Raw data: Begin

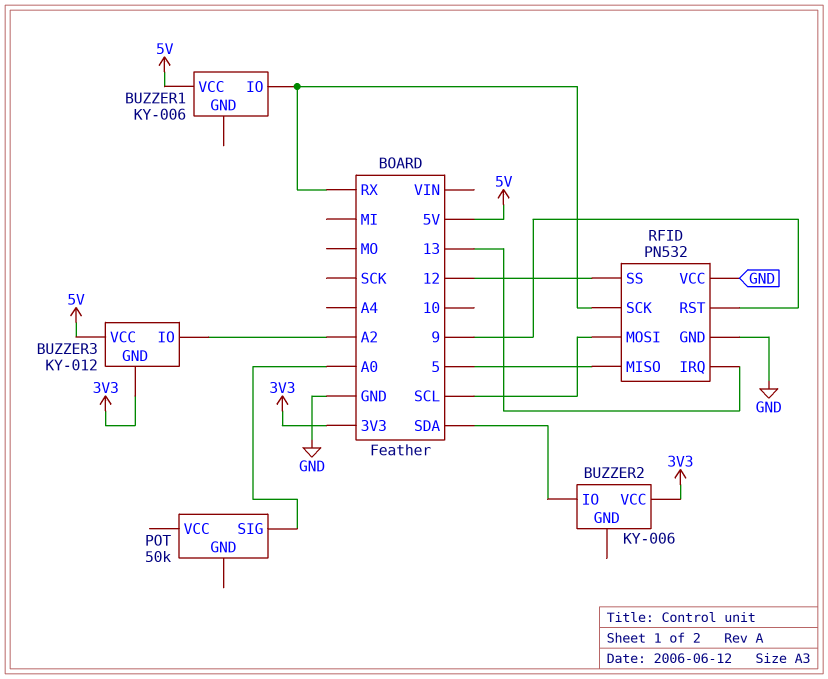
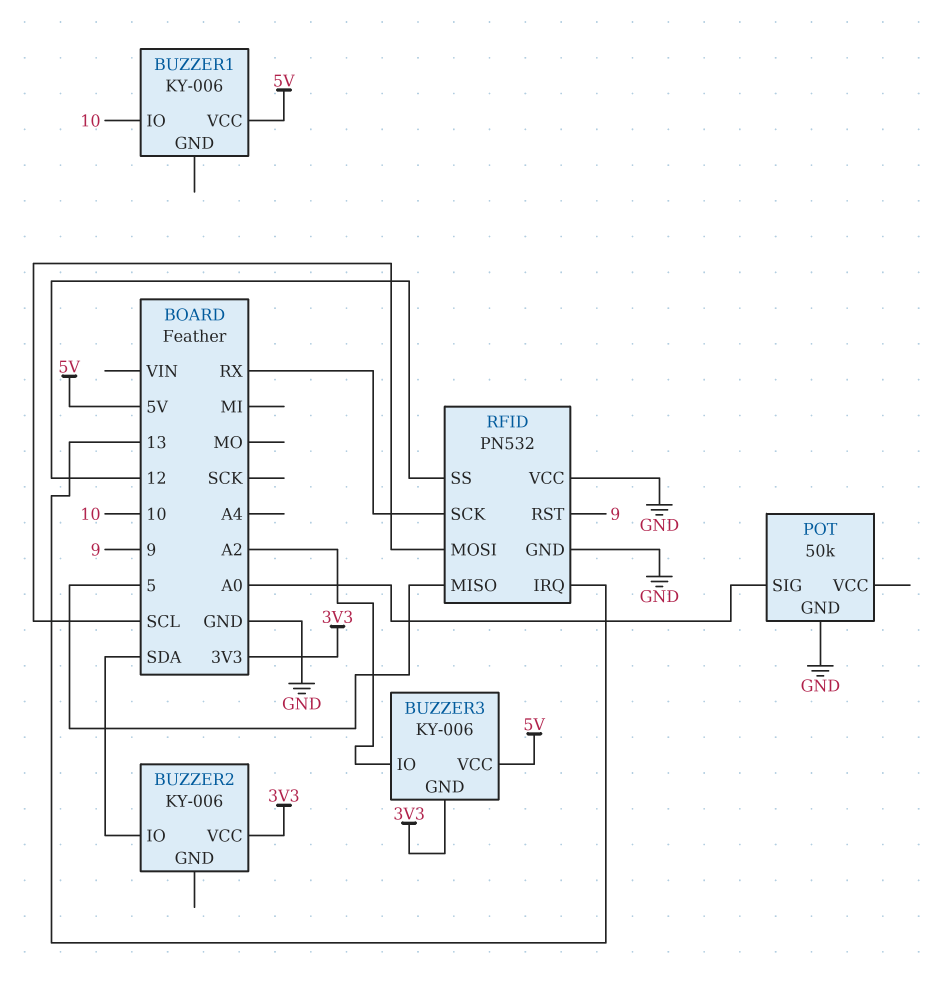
BUZZER1 pin IO: RX -> 10
BUZZER3: KY-012 -> KY-006
POT pin GND: none -> GND

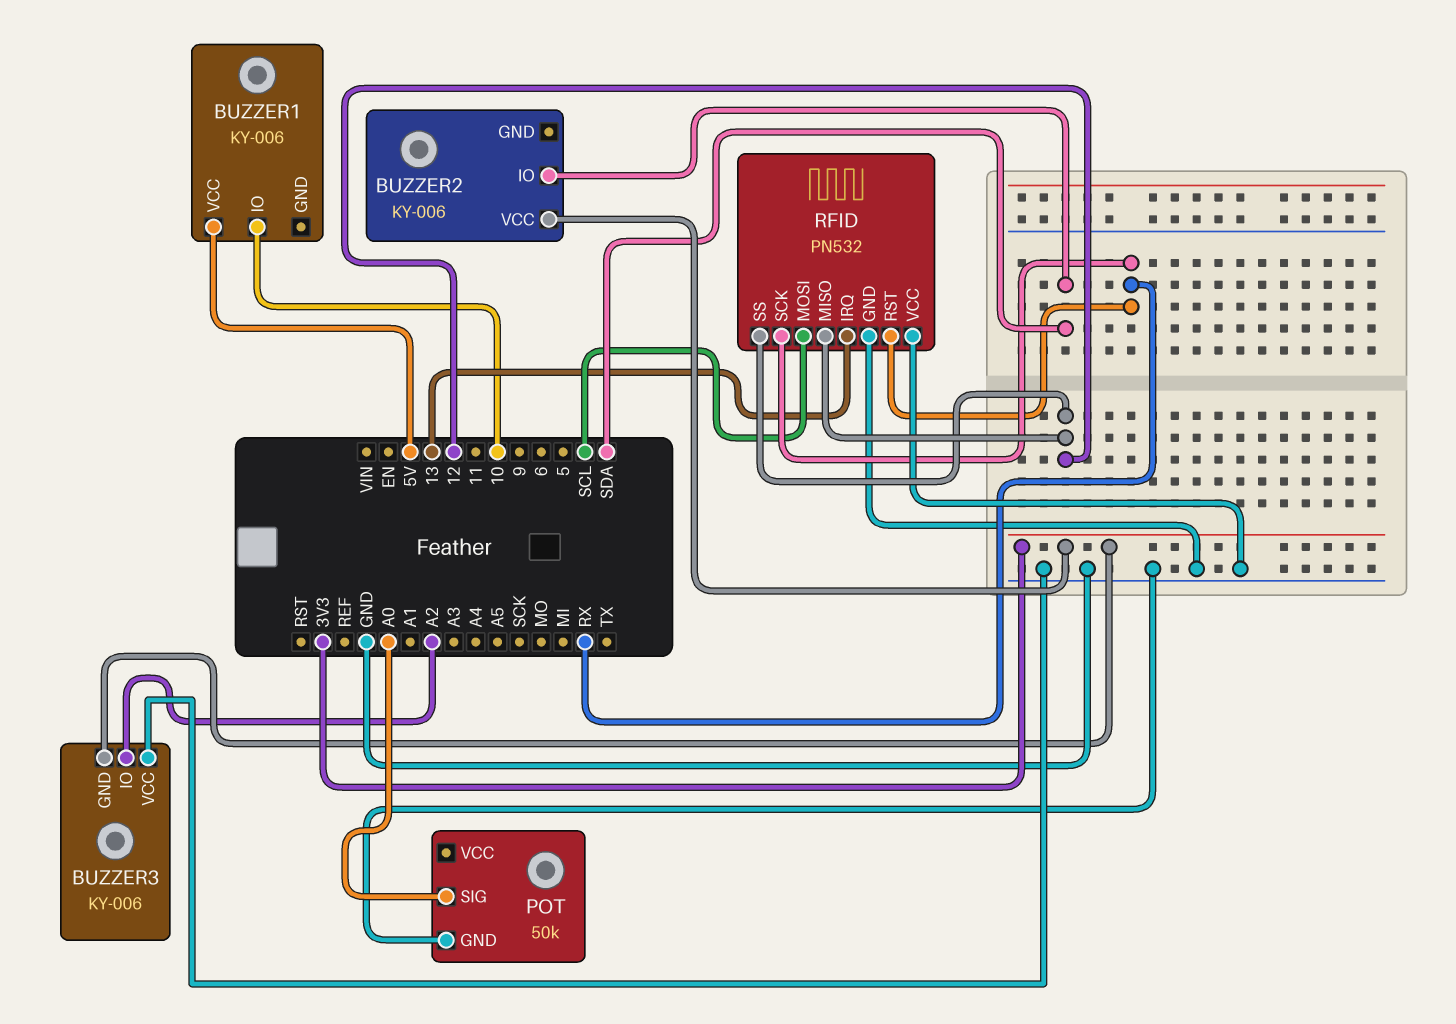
BUZZER3 pin VCC: 5V -> GND
RFID pin MISO: 5 -> 12
RFID pin RST: 9 -> RX

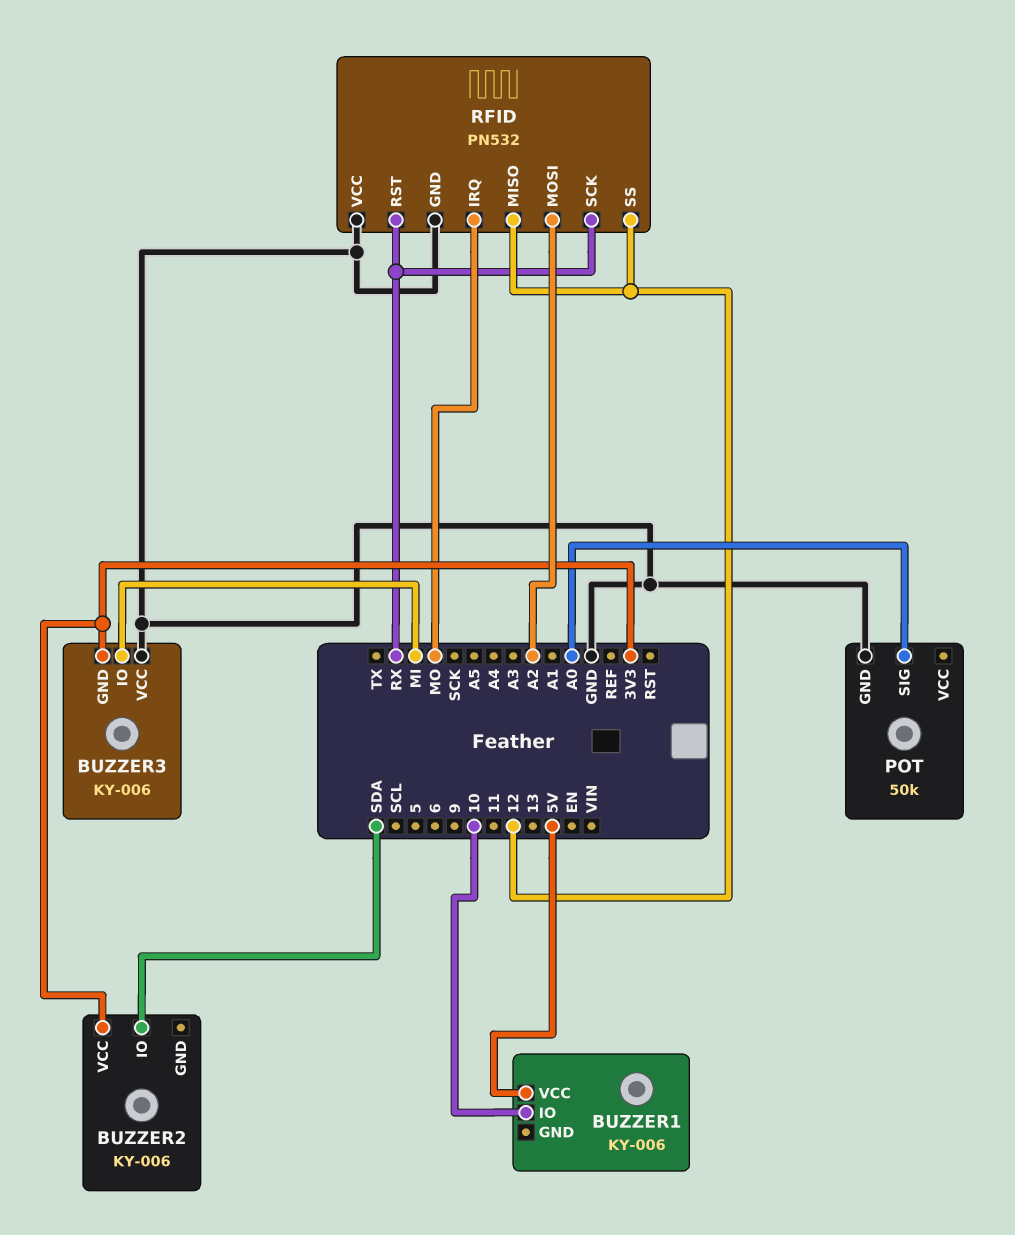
BUZZER3 pin IO: A2 -> MI
RFID pin IRQ: 13 -> MO
RFID pin MOSI: SCL -> A2

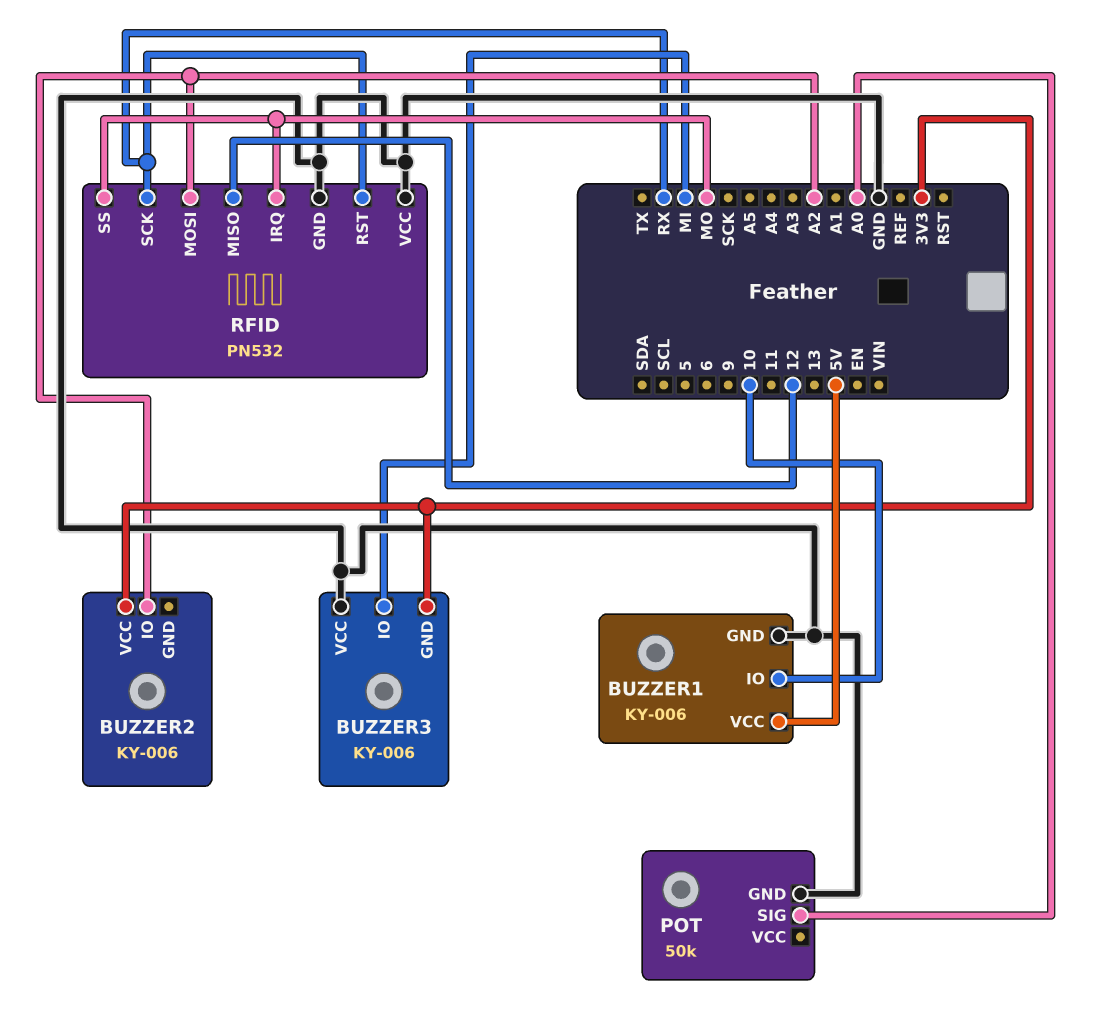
BUZZER1 pin GND: none -> GND
BUZZER2 pin IO: SDA -> A2
RFID pin SS: 12 -> MO

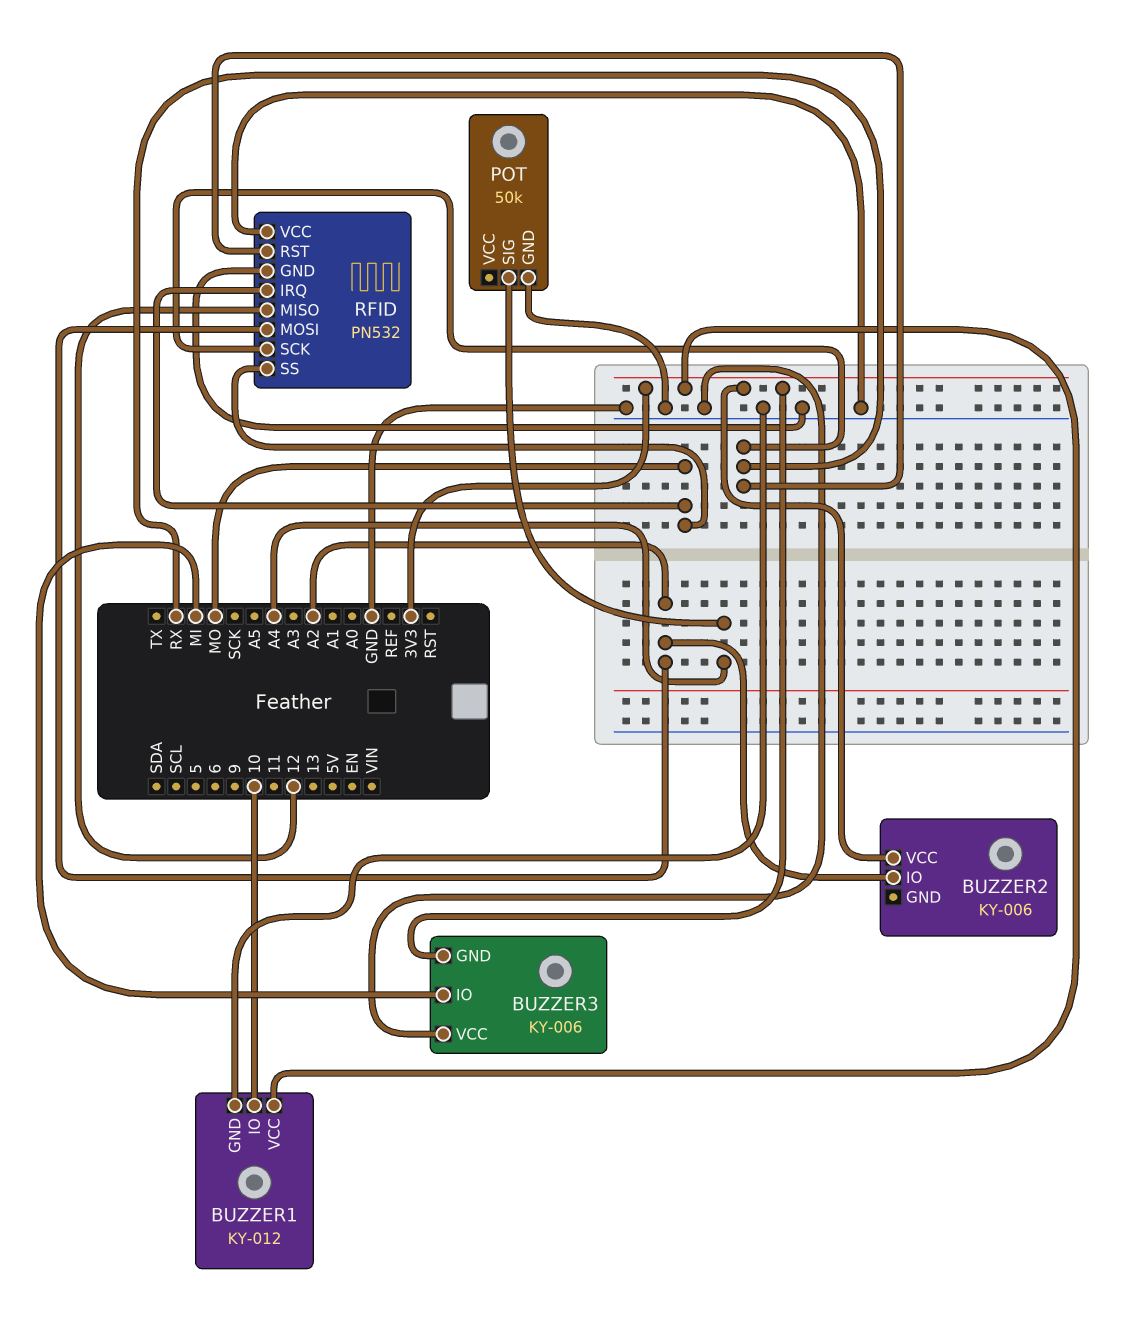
BUZZER1: KY-006 -> KY-012
BUZZER1 pin VCC: 5V -> 3V3
POT pin SIG: A0 -> A4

Raw data: End

▶ [Task details]: Please give the entries above again exactly as written, leaving out any pictures.

▶ [Result below]:
BUZZER1 pin IO: RX -> 10
BUZZER3: KY-012 -> KY-006
POT pin GND: none -> GND

BUZZER3 pin VCC: 5V -> GND
RFID pin MISO: 5 -> 12
RFID pin RST: 9 -> RX

BUZZER3 pin IO: A2 -> MI
RFID pin IRQ: 13 -> MO
RFID pin MOSI: SCL -> A2

BUZZER1 pin GND: none -> GND
BUZZER2 pin IO: SDA -> A2
RFID pin SS: 12 -> MO

BUZZER1: KY-006 -> KY-012
BUZZER1 pin VCC: 5V -> 3V3
POT pin SIG: A0 -> A4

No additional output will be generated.